EXERCISE DIRECTIONS: Where does the string "rectangle" occur in the entries below? Copy every line where it does.

[Coordinate change listings]
===

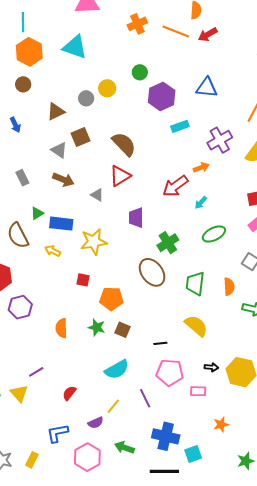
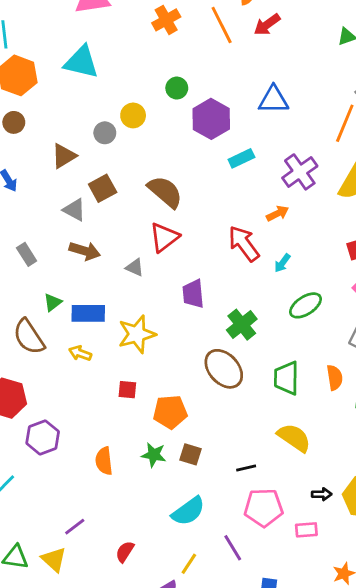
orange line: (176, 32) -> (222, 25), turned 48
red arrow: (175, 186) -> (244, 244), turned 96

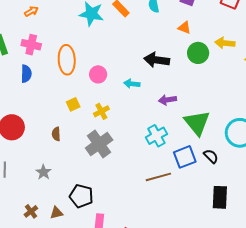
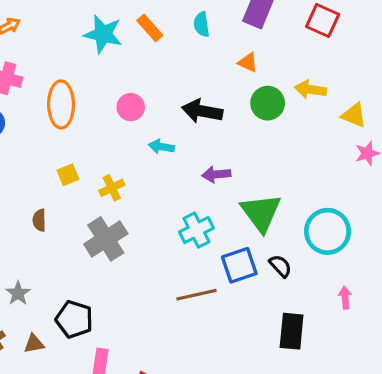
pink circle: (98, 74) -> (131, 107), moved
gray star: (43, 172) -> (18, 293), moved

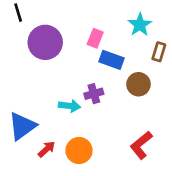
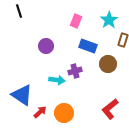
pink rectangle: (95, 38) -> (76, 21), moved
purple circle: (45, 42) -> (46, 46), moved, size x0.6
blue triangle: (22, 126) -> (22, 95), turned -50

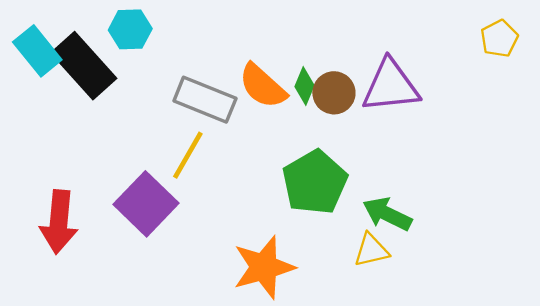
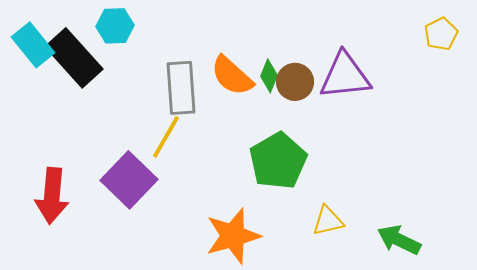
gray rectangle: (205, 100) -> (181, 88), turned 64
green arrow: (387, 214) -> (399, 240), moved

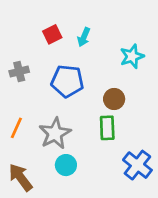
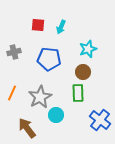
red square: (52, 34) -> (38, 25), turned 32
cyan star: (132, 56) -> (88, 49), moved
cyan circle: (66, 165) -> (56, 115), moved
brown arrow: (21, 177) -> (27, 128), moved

===

YOUR RESPONSE:
pink rectangle: (95, 38) -> (76, 21), moved
gray rectangle: (205, 100) -> (181, 88), turned 64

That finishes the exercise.